[Version comparison data]
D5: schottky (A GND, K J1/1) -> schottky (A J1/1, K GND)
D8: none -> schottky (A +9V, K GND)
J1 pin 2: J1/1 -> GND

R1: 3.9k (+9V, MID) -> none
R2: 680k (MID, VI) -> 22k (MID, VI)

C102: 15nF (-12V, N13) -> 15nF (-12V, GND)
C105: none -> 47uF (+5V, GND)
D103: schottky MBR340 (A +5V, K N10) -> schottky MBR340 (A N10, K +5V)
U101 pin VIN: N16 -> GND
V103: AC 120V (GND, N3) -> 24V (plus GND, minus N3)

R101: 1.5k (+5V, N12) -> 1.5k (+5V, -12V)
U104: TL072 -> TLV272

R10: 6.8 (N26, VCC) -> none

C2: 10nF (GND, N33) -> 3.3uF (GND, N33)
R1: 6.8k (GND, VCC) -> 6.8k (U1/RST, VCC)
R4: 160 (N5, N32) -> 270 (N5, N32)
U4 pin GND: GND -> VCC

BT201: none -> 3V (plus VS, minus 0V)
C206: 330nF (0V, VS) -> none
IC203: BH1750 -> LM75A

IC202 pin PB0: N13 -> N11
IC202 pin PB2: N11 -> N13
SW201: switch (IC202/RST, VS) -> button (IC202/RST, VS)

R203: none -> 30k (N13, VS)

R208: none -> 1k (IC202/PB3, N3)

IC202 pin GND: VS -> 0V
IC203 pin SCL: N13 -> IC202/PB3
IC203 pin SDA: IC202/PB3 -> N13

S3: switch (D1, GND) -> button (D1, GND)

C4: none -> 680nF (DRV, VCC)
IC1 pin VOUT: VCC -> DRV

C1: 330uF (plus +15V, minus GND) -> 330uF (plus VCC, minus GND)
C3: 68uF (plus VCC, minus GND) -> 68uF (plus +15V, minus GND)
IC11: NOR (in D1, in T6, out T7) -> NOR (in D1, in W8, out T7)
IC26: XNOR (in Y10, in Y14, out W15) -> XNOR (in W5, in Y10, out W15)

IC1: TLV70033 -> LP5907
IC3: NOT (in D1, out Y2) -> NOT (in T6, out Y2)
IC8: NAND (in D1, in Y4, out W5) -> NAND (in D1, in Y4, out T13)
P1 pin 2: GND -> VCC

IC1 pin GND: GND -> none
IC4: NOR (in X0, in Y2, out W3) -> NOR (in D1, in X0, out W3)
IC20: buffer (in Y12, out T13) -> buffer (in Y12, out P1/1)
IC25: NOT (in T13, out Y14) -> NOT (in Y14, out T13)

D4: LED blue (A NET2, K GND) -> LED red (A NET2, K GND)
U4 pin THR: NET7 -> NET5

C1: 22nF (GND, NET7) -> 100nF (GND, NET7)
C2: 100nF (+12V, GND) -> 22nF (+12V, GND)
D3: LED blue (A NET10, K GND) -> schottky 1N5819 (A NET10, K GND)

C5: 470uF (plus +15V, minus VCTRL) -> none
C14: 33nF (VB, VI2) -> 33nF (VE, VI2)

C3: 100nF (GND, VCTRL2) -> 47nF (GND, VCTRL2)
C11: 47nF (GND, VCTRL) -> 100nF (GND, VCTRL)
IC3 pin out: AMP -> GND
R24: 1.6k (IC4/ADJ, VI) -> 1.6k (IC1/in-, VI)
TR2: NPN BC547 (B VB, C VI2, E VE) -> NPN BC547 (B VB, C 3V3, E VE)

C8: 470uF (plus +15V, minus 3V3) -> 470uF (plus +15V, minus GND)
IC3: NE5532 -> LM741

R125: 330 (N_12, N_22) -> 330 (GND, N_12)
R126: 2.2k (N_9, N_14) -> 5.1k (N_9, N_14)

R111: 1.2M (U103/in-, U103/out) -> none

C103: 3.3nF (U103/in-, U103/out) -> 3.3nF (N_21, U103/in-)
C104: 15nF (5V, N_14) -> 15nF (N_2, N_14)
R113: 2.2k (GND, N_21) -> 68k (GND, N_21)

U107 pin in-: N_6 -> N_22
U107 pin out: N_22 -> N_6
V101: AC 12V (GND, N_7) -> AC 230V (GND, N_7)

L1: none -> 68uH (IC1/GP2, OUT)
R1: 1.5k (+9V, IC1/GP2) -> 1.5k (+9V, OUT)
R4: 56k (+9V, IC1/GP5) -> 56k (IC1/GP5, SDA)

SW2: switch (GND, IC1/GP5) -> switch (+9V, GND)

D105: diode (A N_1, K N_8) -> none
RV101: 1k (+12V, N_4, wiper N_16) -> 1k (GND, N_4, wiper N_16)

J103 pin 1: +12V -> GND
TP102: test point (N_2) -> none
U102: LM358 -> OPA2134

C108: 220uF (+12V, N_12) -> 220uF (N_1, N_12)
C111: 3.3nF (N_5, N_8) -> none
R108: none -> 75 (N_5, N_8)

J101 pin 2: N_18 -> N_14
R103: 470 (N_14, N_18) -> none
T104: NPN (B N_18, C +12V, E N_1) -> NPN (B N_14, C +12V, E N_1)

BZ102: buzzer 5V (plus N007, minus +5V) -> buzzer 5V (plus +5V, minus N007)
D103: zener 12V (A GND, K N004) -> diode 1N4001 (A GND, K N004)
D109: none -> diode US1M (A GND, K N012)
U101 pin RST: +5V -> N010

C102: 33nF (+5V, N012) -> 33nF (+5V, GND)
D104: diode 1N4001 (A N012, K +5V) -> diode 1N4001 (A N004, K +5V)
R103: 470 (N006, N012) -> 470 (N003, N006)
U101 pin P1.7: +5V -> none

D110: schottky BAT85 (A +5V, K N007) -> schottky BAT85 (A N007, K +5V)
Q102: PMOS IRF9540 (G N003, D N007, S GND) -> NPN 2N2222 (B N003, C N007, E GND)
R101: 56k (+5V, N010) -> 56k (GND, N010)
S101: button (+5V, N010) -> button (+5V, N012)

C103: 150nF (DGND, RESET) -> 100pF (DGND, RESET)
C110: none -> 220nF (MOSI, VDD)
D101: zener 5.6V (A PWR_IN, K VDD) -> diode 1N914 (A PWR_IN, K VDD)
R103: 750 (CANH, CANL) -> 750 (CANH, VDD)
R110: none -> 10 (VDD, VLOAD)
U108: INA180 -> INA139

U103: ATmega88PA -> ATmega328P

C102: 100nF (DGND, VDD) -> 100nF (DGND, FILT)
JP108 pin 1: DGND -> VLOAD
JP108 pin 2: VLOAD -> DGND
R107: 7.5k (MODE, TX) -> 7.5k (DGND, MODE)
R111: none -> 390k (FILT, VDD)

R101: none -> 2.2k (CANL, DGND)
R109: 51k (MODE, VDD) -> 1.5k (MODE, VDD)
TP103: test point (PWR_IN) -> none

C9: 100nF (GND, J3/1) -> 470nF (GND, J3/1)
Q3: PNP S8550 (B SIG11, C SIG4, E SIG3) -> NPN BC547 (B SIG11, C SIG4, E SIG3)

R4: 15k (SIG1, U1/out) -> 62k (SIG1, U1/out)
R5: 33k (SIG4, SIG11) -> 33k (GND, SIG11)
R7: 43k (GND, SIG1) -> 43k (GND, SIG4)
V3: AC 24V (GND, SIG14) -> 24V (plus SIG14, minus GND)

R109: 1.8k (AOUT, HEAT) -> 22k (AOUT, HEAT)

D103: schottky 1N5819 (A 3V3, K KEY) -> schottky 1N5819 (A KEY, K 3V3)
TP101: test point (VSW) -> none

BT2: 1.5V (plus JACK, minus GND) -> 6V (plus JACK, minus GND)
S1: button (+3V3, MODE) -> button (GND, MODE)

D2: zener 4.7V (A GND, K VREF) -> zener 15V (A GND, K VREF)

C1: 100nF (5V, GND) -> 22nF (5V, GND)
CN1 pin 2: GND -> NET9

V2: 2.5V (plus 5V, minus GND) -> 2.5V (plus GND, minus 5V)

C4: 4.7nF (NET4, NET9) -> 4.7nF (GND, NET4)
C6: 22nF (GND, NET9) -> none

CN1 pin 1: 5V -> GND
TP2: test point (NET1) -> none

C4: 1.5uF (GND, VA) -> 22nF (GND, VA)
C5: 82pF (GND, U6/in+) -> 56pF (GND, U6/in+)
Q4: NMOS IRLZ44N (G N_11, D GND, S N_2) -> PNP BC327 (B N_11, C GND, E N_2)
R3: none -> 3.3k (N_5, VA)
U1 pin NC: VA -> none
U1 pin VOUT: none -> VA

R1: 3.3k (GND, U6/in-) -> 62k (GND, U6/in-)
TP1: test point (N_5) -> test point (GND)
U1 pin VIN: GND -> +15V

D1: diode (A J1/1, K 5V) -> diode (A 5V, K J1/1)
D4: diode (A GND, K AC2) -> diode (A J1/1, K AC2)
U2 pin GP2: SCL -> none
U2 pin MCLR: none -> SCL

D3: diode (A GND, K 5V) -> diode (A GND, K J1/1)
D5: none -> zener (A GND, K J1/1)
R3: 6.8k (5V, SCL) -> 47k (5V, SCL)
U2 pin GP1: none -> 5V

=== Brief ===
Reproduce only the lines above spanning from the line containing "C102: 33nF (+5V, N012) -> 33nF (+5V, GND)" through the line containing "TP103: test point (PWR_IN) -> none", word for word.

=== Task result ===
C102: 33nF (+5V, N012) -> 33nF (+5V, GND)
D104: diode 1N4001 (A N012, K +5V) -> diode 1N4001 (A N004, K +5V)
R103: 470 (N006, N012) -> 470 (N003, N006)
U101 pin P1.7: +5V -> none

D110: schottky BAT85 (A +5V, K N007) -> schottky BAT85 (A N007, K +5V)
Q102: PMOS IRF9540 (G N003, D N007, S GND) -> NPN 2N2222 (B N003, C N007, E GND)
R101: 56k (+5V, N010) -> 56k (GND, N010)
S101: button (+5V, N010) -> button (+5V, N012)

C103: 150nF (DGND, RESET) -> 100pF (DGND, RESET)
C110: none -> 220nF (MOSI, VDD)
D101: zener 5.6V (A PWR_IN, K VDD) -> diode 1N914 (A PWR_IN, K VDD)
R103: 750 (CANH, CANL) -> 750 (CANH, VDD)
R110: none -> 10 (VDD, VLOAD)
U108: INA180 -> INA139

U103: ATmega88PA -> ATmega328P

C102: 100nF (DGND, VDD) -> 100nF (DGND, FILT)
JP108 pin 1: DGND -> VLOAD
JP108 pin 2: VLOAD -> DGND
R107: 7.5k (MODE, TX) -> 7.5k (DGND, MODE)
R111: none -> 390k (FILT, VDD)

R101: none -> 2.2k (CANL, DGND)
R109: 51k (MODE, VDD) -> 1.5k (MODE, VDD)
TP103: test point (PWR_IN) -> none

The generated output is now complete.